What this task involves:
Copy out each line of the listing below in which the string "none" occurs.

Task material:
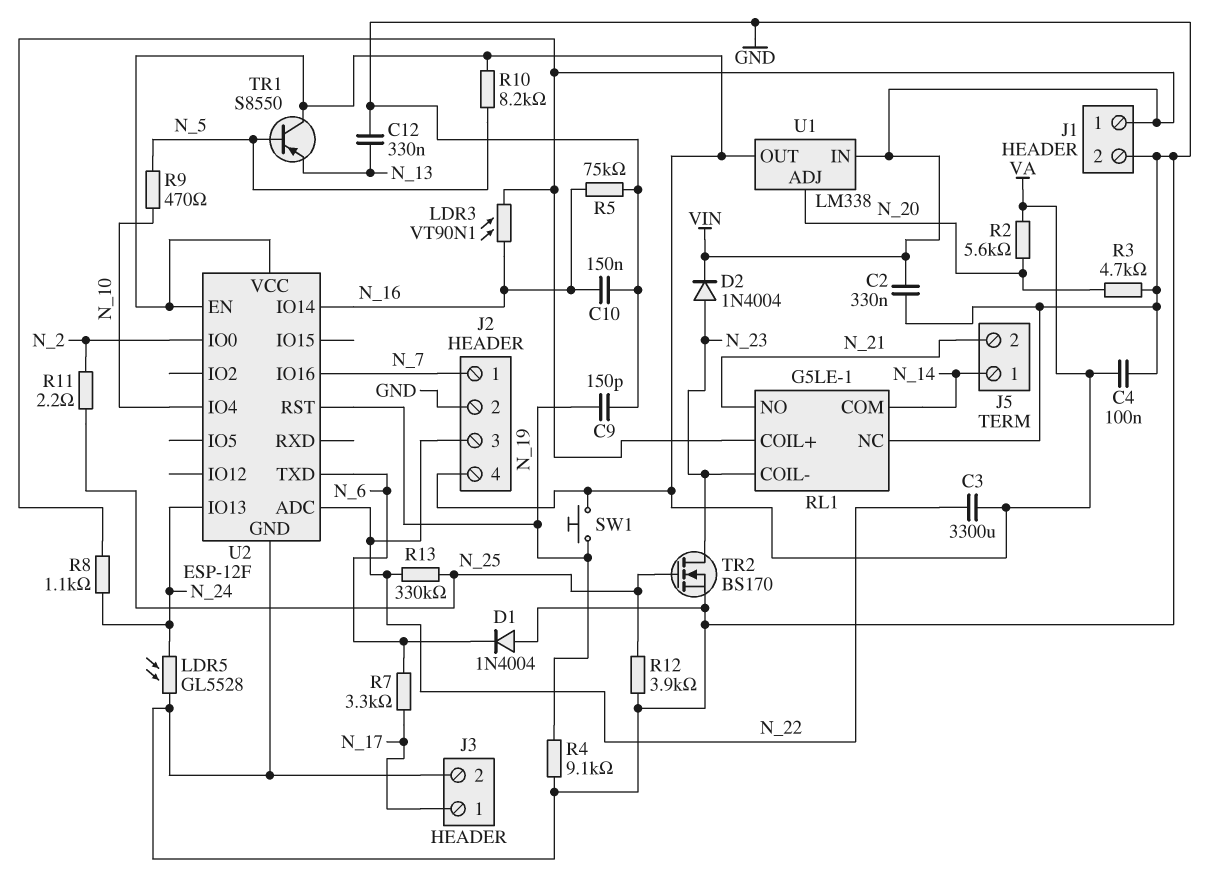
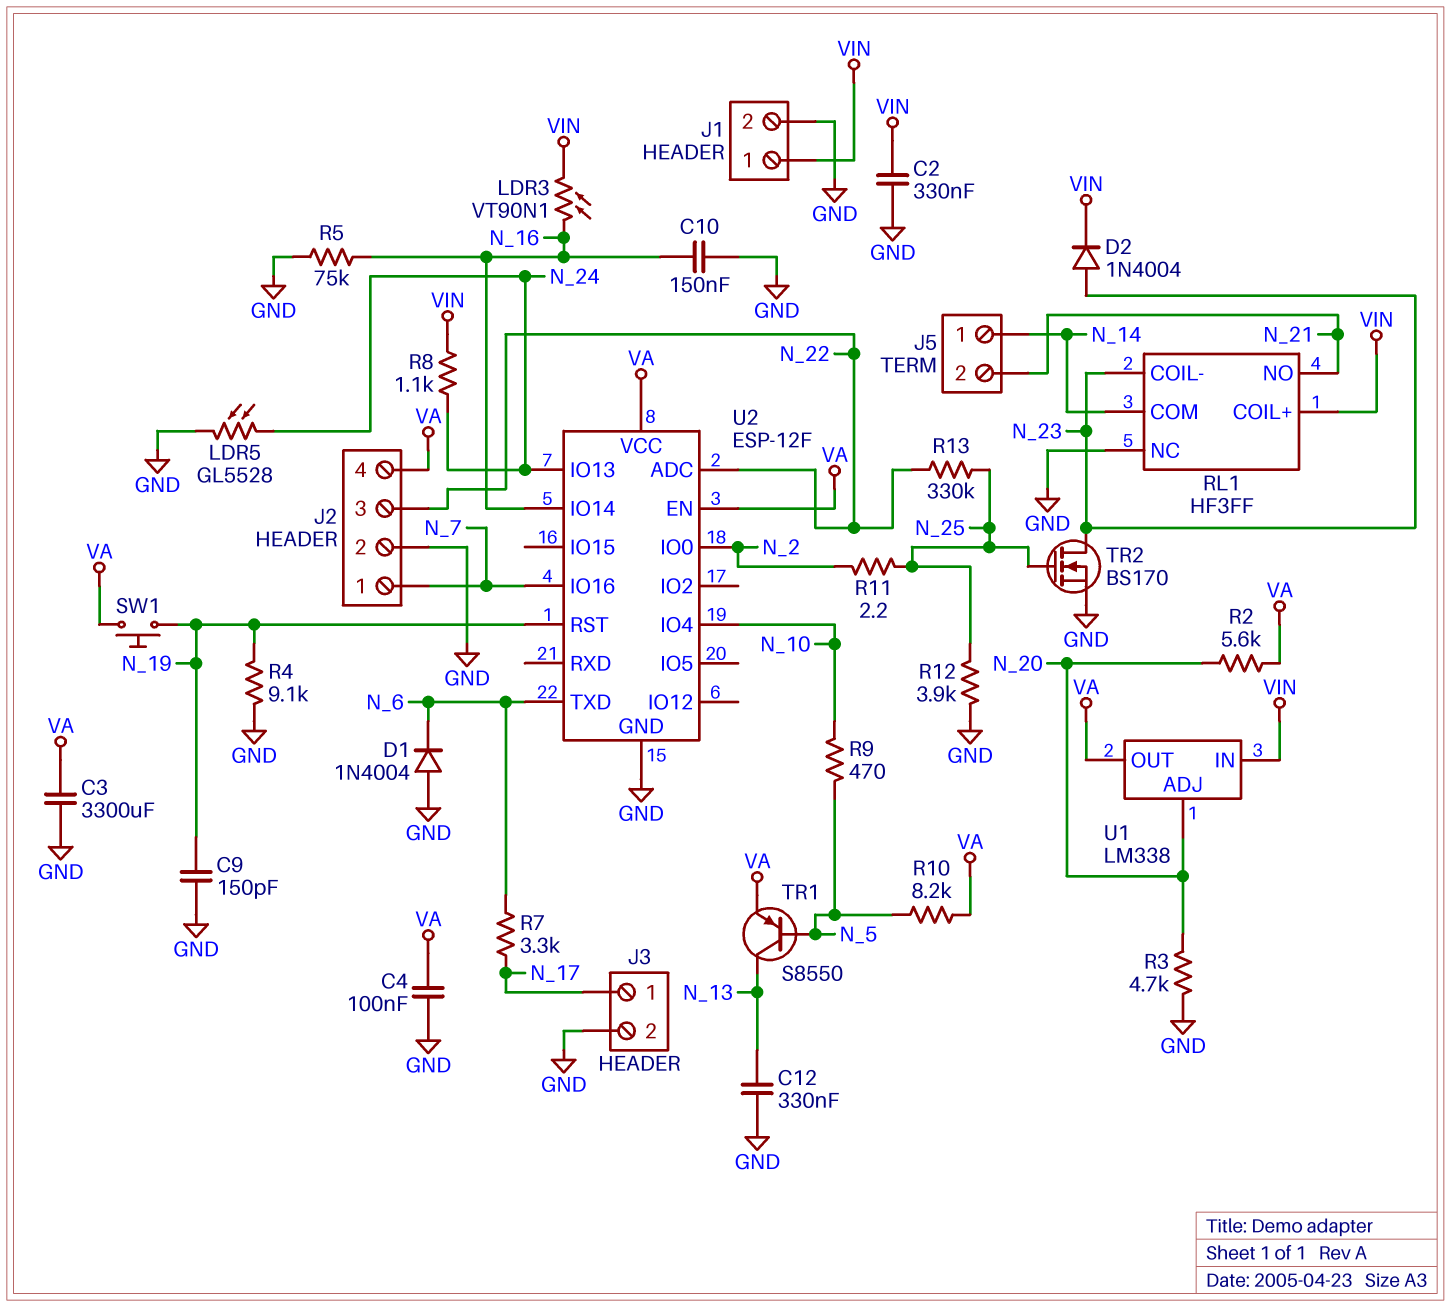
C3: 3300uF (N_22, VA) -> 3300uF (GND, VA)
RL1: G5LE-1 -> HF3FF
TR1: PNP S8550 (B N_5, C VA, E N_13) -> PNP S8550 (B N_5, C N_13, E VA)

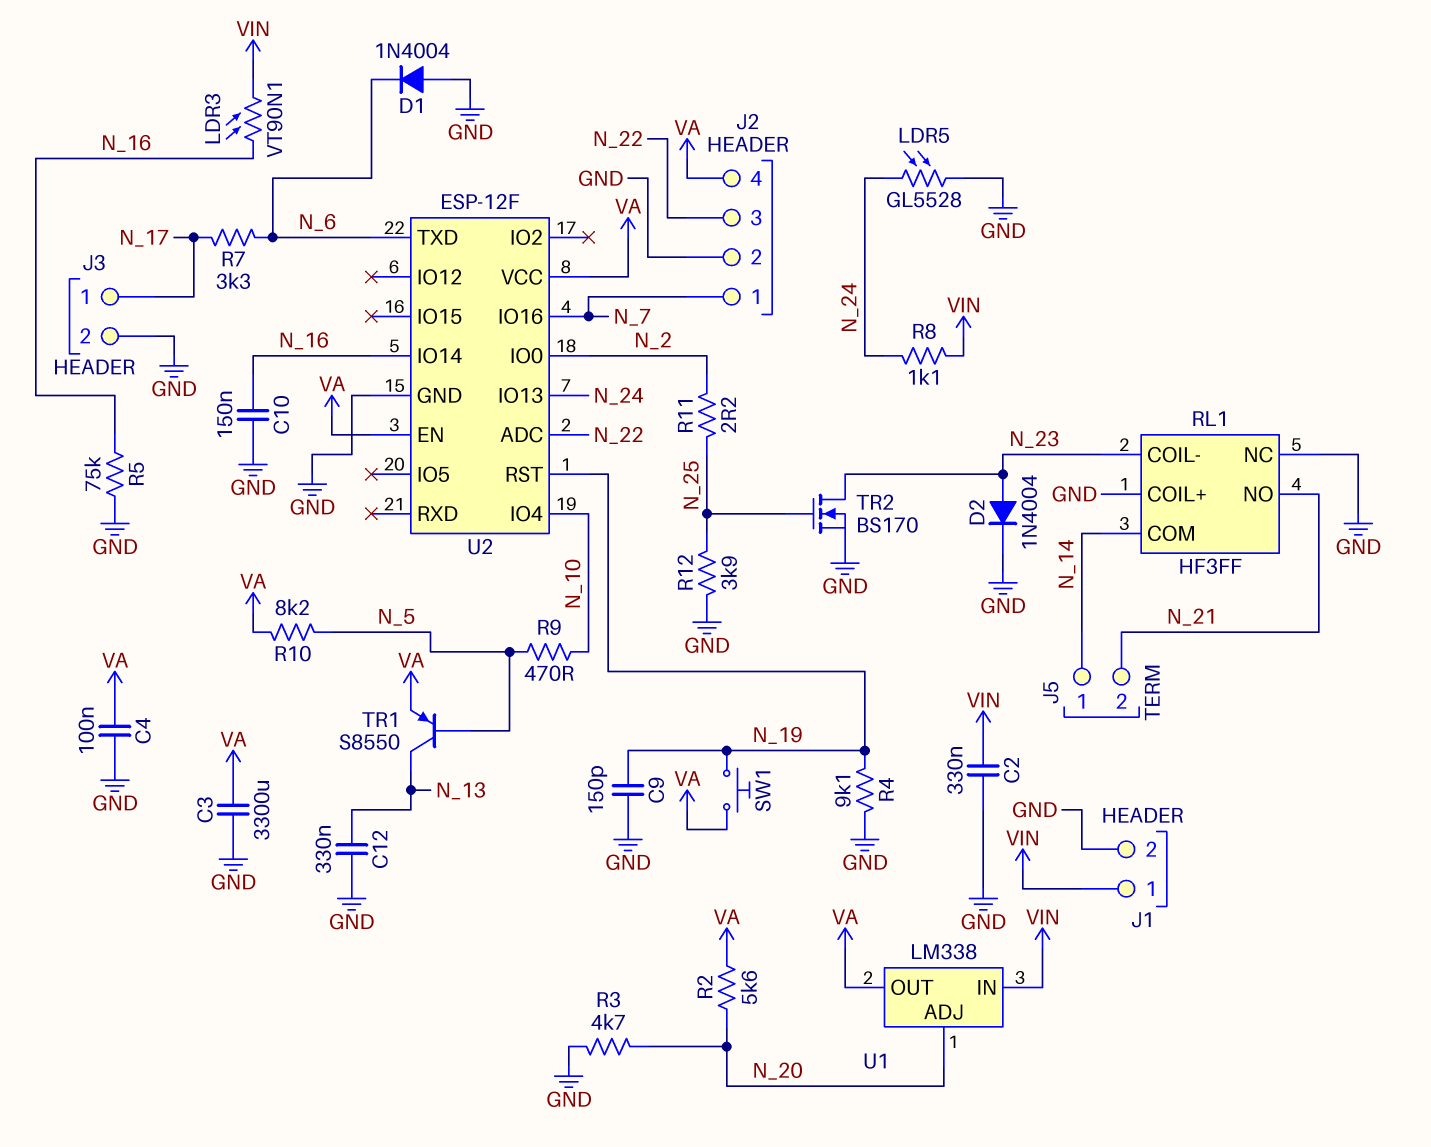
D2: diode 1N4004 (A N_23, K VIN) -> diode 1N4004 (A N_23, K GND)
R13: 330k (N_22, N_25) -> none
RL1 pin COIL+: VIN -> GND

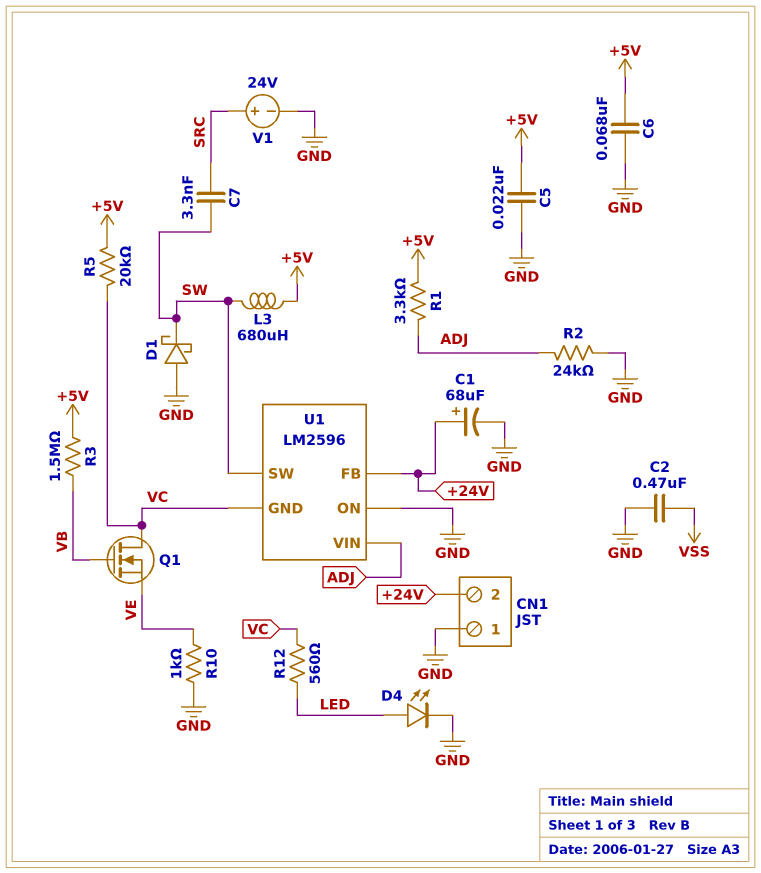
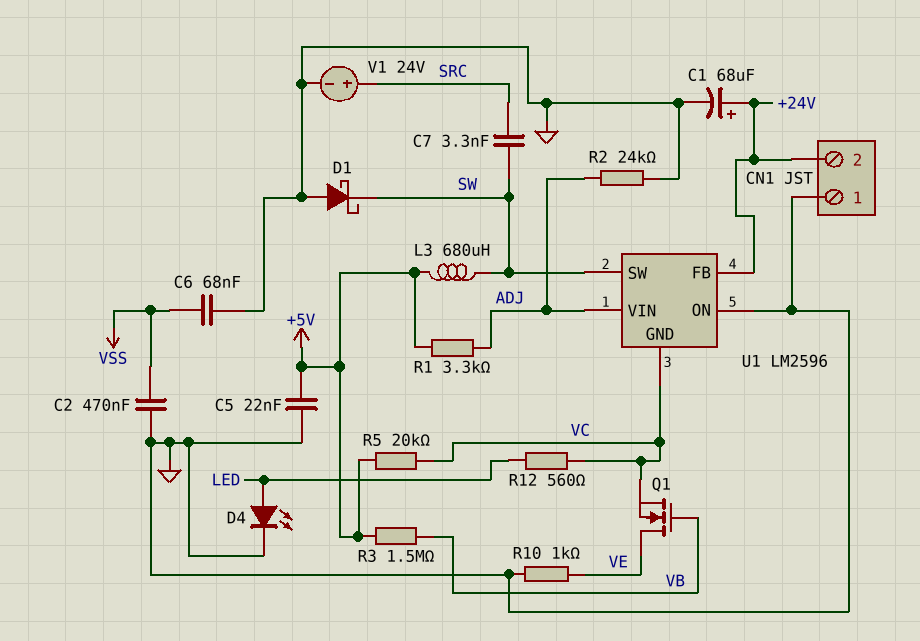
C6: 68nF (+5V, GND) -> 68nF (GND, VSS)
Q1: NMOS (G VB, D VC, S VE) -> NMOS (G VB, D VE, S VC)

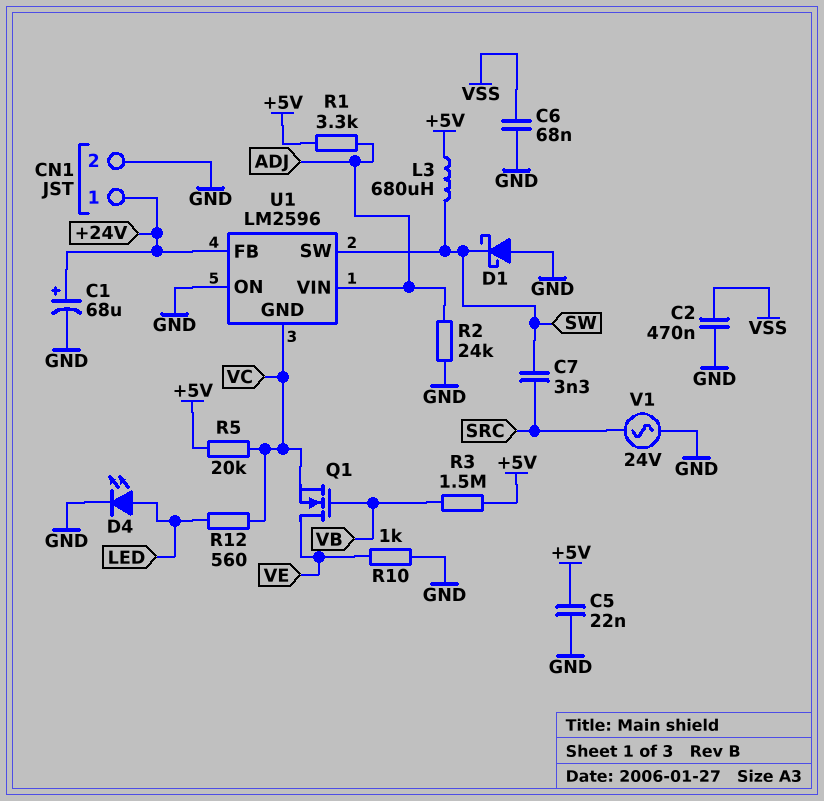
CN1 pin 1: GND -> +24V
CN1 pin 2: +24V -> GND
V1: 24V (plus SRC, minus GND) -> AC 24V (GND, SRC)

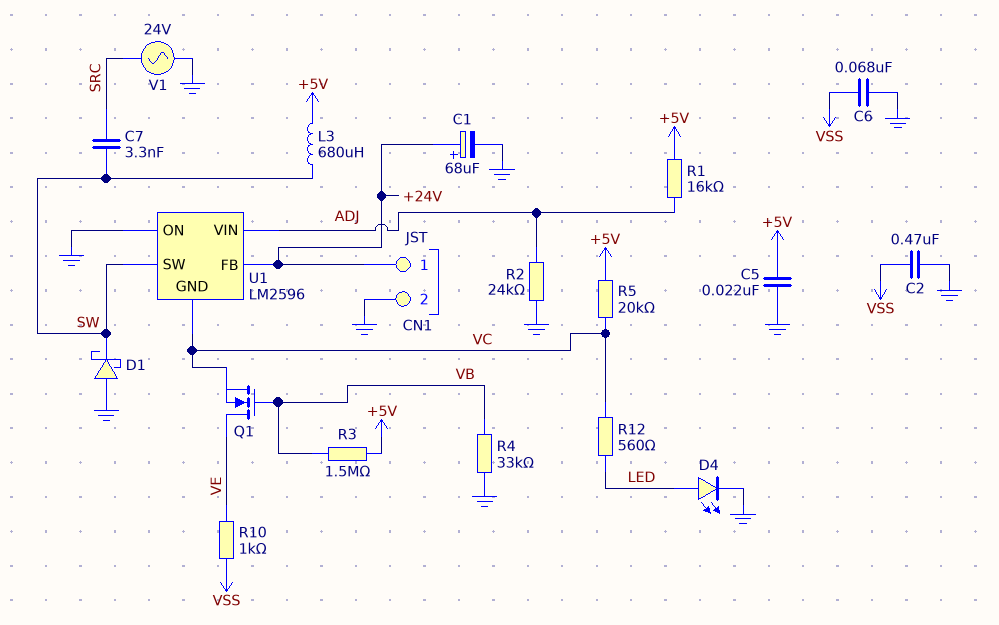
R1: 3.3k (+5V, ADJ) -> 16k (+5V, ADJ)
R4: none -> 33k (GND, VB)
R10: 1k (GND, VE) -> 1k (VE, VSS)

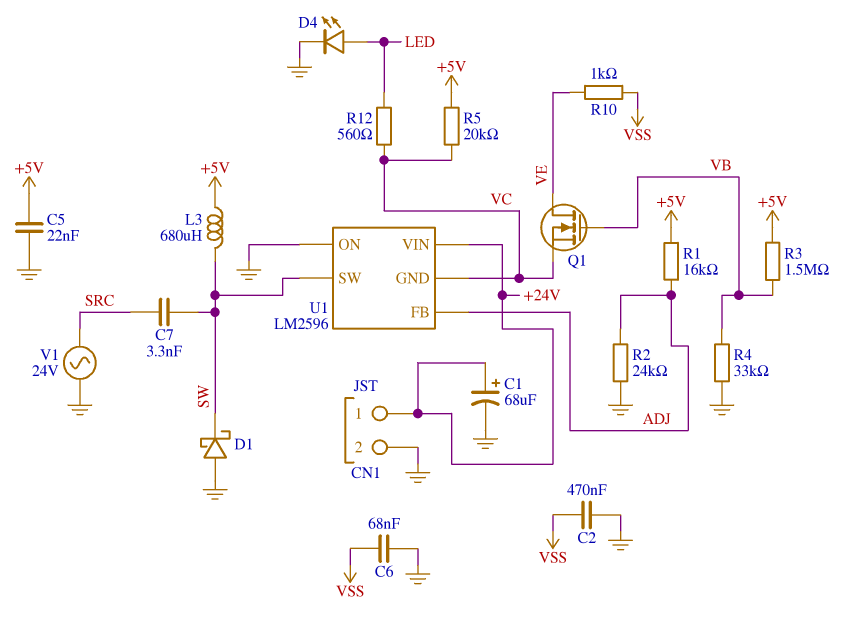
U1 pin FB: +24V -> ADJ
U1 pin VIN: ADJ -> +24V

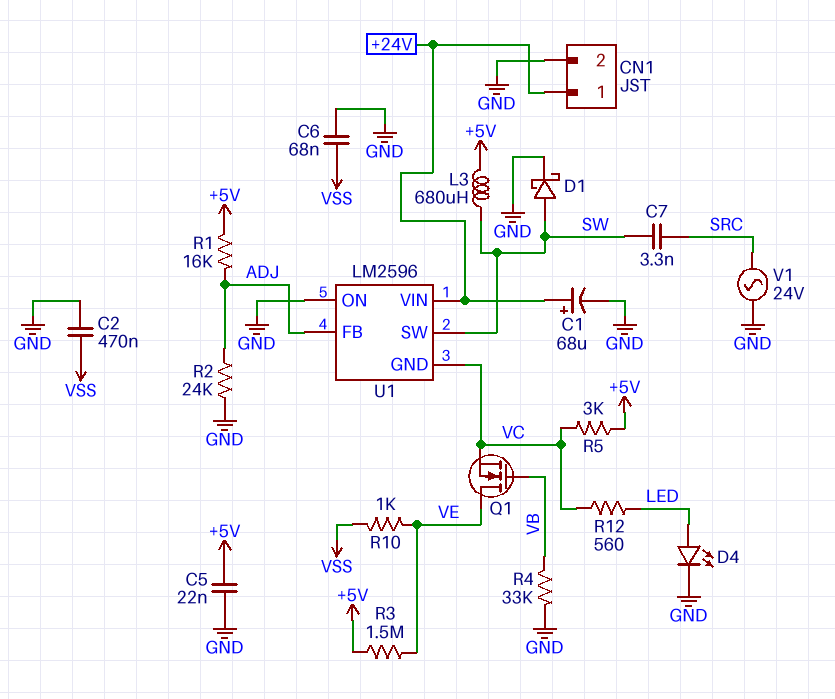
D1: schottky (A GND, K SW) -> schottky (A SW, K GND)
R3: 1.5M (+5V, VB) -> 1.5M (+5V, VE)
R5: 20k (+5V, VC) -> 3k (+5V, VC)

Solution for this problem:
R13: 330k (N_22, N_25) -> none
R4: none -> 33k (GND, VB)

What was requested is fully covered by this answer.